Begin Working data

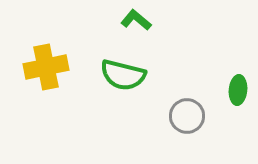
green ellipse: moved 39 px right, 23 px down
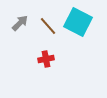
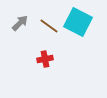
brown line: moved 1 px right; rotated 12 degrees counterclockwise
red cross: moved 1 px left
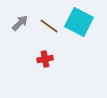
cyan square: moved 1 px right
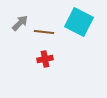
brown line: moved 5 px left, 6 px down; rotated 30 degrees counterclockwise
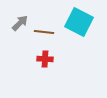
red cross: rotated 14 degrees clockwise
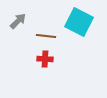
gray arrow: moved 2 px left, 2 px up
brown line: moved 2 px right, 4 px down
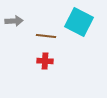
gray arrow: moved 4 px left; rotated 42 degrees clockwise
red cross: moved 2 px down
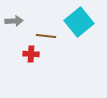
cyan square: rotated 24 degrees clockwise
red cross: moved 14 px left, 7 px up
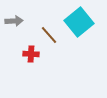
brown line: moved 3 px right, 1 px up; rotated 42 degrees clockwise
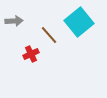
red cross: rotated 28 degrees counterclockwise
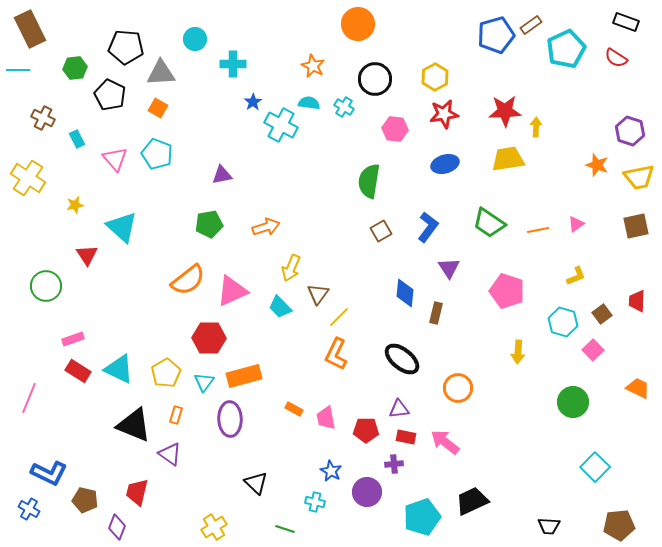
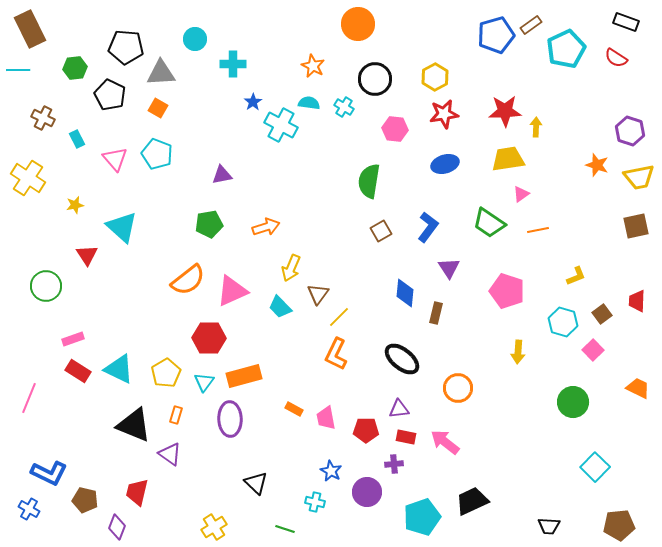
pink triangle at (576, 224): moved 55 px left, 30 px up
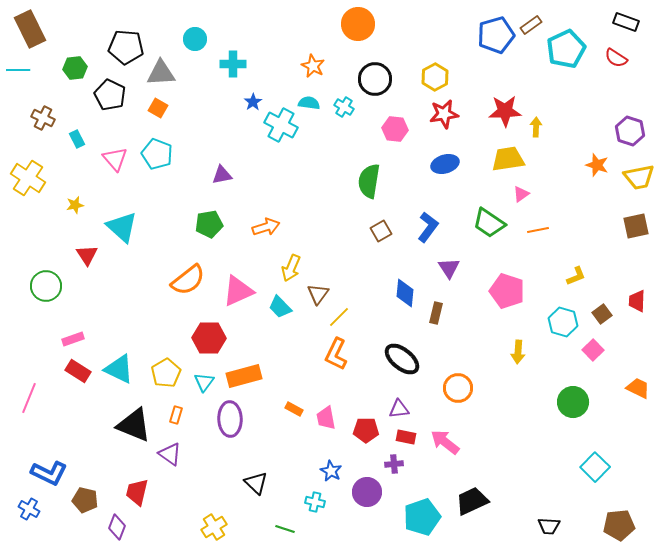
pink triangle at (232, 291): moved 6 px right
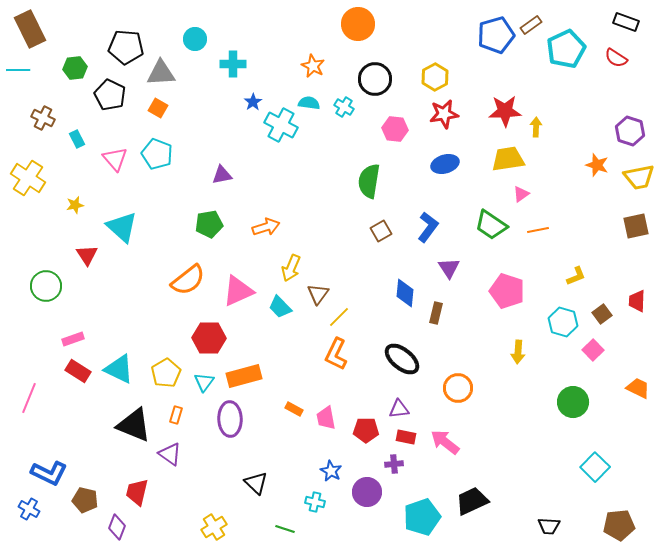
green trapezoid at (489, 223): moved 2 px right, 2 px down
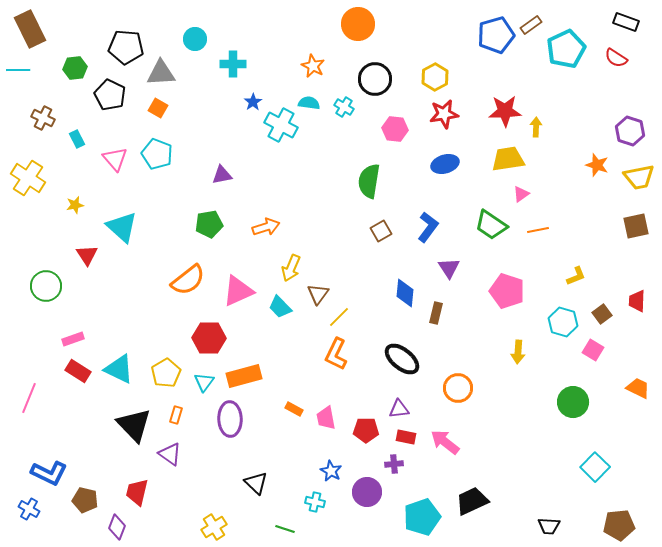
pink square at (593, 350): rotated 15 degrees counterclockwise
black triangle at (134, 425): rotated 24 degrees clockwise
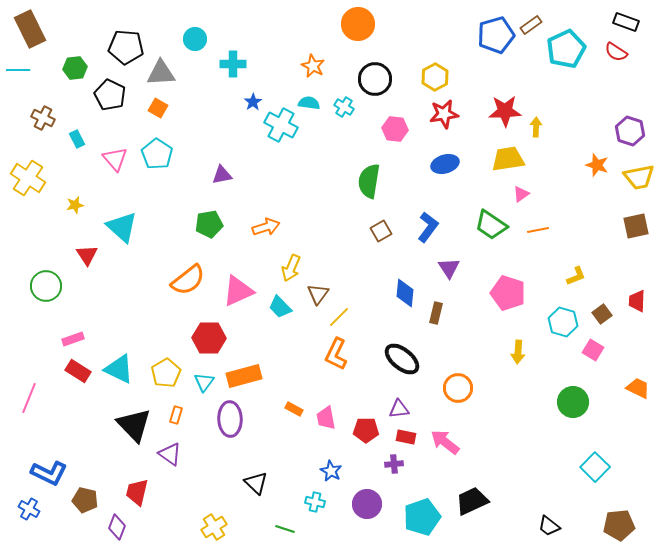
red semicircle at (616, 58): moved 6 px up
cyan pentagon at (157, 154): rotated 12 degrees clockwise
pink pentagon at (507, 291): moved 1 px right, 2 px down
purple circle at (367, 492): moved 12 px down
black trapezoid at (549, 526): rotated 35 degrees clockwise
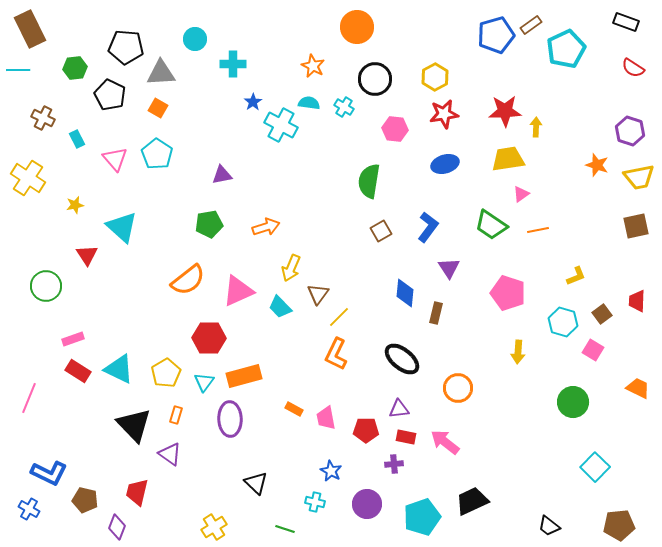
orange circle at (358, 24): moved 1 px left, 3 px down
red semicircle at (616, 52): moved 17 px right, 16 px down
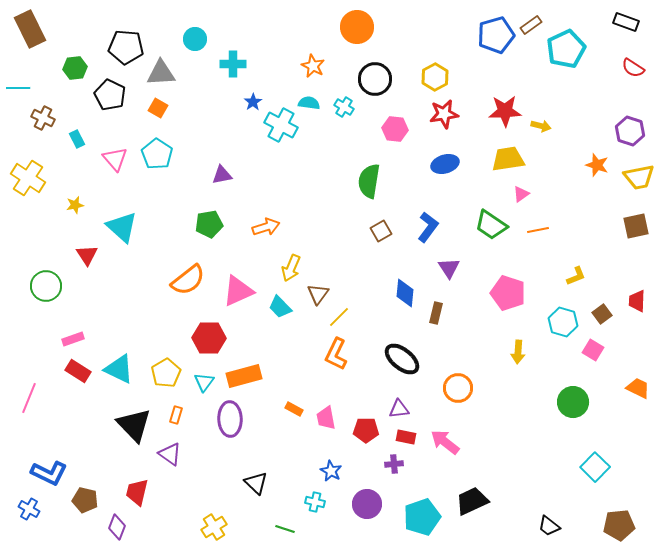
cyan line at (18, 70): moved 18 px down
yellow arrow at (536, 127): moved 5 px right, 1 px up; rotated 102 degrees clockwise
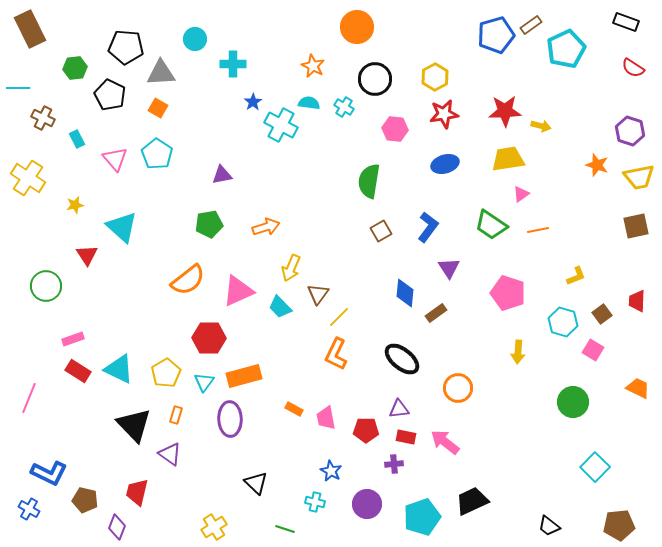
brown rectangle at (436, 313): rotated 40 degrees clockwise
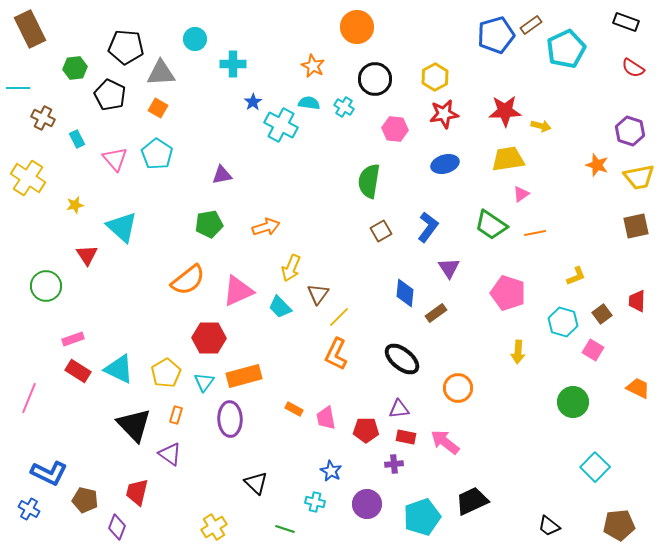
orange line at (538, 230): moved 3 px left, 3 px down
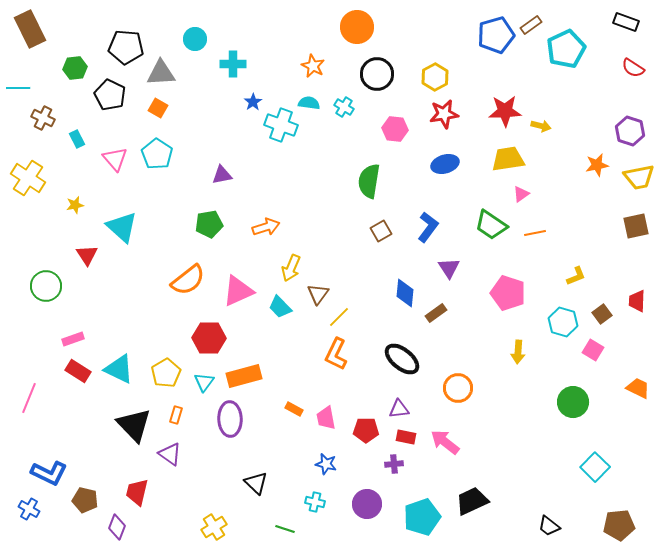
black circle at (375, 79): moved 2 px right, 5 px up
cyan cross at (281, 125): rotated 8 degrees counterclockwise
orange star at (597, 165): rotated 30 degrees counterclockwise
blue star at (331, 471): moved 5 px left, 7 px up; rotated 15 degrees counterclockwise
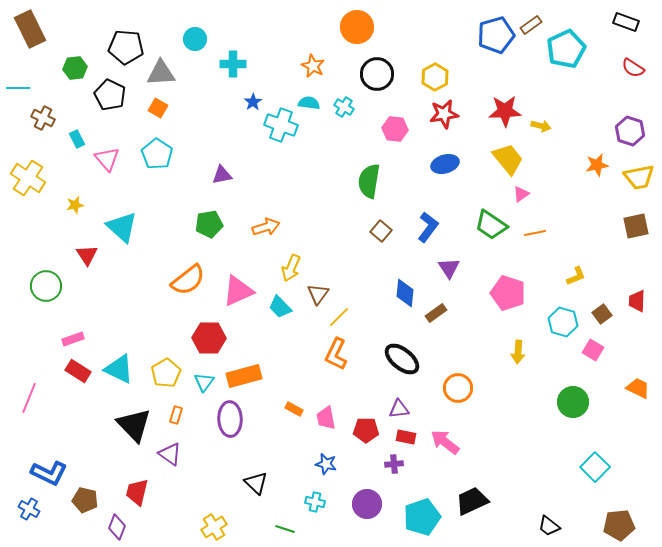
pink triangle at (115, 159): moved 8 px left
yellow trapezoid at (508, 159): rotated 60 degrees clockwise
brown square at (381, 231): rotated 20 degrees counterclockwise
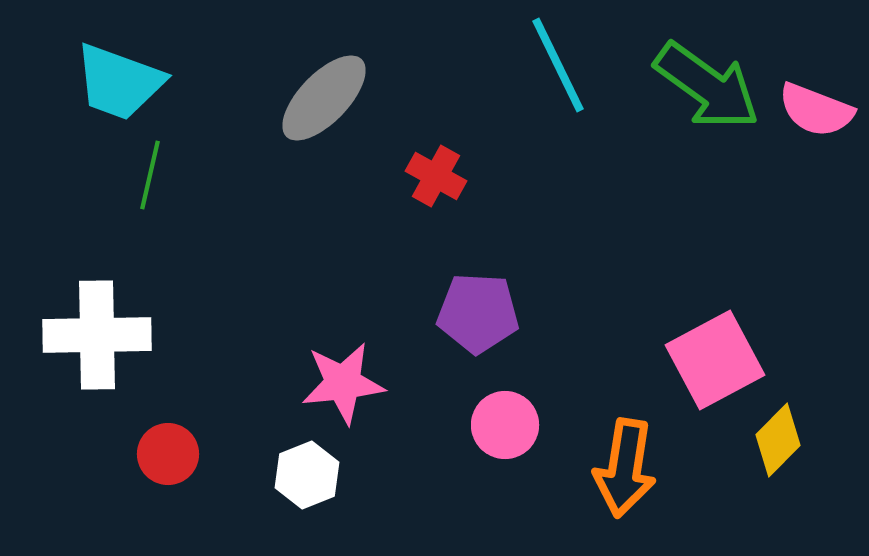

End Working data

* **Instructions to follow**:
Swap "counterclockwise" for "anticlockwise" in every row above and write all the rows out again with no other change. Leave the pictures out of your answer.

* **Exercise response**:
green ellipse: moved 39 px right, 23 px down
brown line: moved 1 px right; rotated 12 degrees anticlockwise
red cross: moved 1 px left
cyan square: moved 1 px right
brown line: moved 5 px left, 6 px down; rotated 30 degrees anticlockwise
red cross: rotated 14 degrees clockwise
gray arrow: moved 2 px left, 2 px up
brown line: moved 2 px right, 4 px down
gray arrow: moved 4 px left; rotated 42 degrees clockwise
red cross: moved 2 px down
cyan square: rotated 24 degrees clockwise
red cross: moved 14 px left, 7 px up
brown line: moved 3 px right, 1 px up; rotated 42 degrees clockwise
red cross: rotated 28 degrees anticlockwise
pink triangle at (576, 224): moved 55 px left, 30 px up
pink triangle at (232, 291): moved 6 px right
green trapezoid at (489, 223): moved 2 px right, 2 px down
pink square at (593, 350): rotated 15 degrees anticlockwise
black triangle at (134, 425): rotated 24 degrees clockwise
red semicircle at (616, 58): moved 6 px up
cyan pentagon at (157, 154): rotated 12 degrees clockwise
pink pentagon at (507, 291): moved 1 px right, 2 px down
purple circle at (367, 492): moved 12 px down
black trapezoid at (549, 526): rotated 35 degrees clockwise
orange circle at (358, 24): moved 1 px left, 3 px down
red semicircle at (616, 52): moved 17 px right, 16 px down
cyan line at (18, 70): moved 18 px down
yellow arrow at (536, 127): moved 5 px right, 1 px up; rotated 102 degrees clockwise
brown rectangle at (436, 313): rotated 40 degrees clockwise
orange line at (538, 230): moved 3 px left, 3 px down
black circle at (375, 79): moved 2 px right, 5 px up
cyan cross at (281, 125): rotated 8 degrees anticlockwise
orange star at (597, 165): rotated 30 degrees anticlockwise
blue star at (331, 471): moved 5 px left, 7 px up; rotated 15 degrees anticlockwise
pink triangle at (115, 159): moved 8 px left
yellow trapezoid at (508, 159): rotated 60 degrees clockwise
brown square at (381, 231): rotated 20 degrees anticlockwise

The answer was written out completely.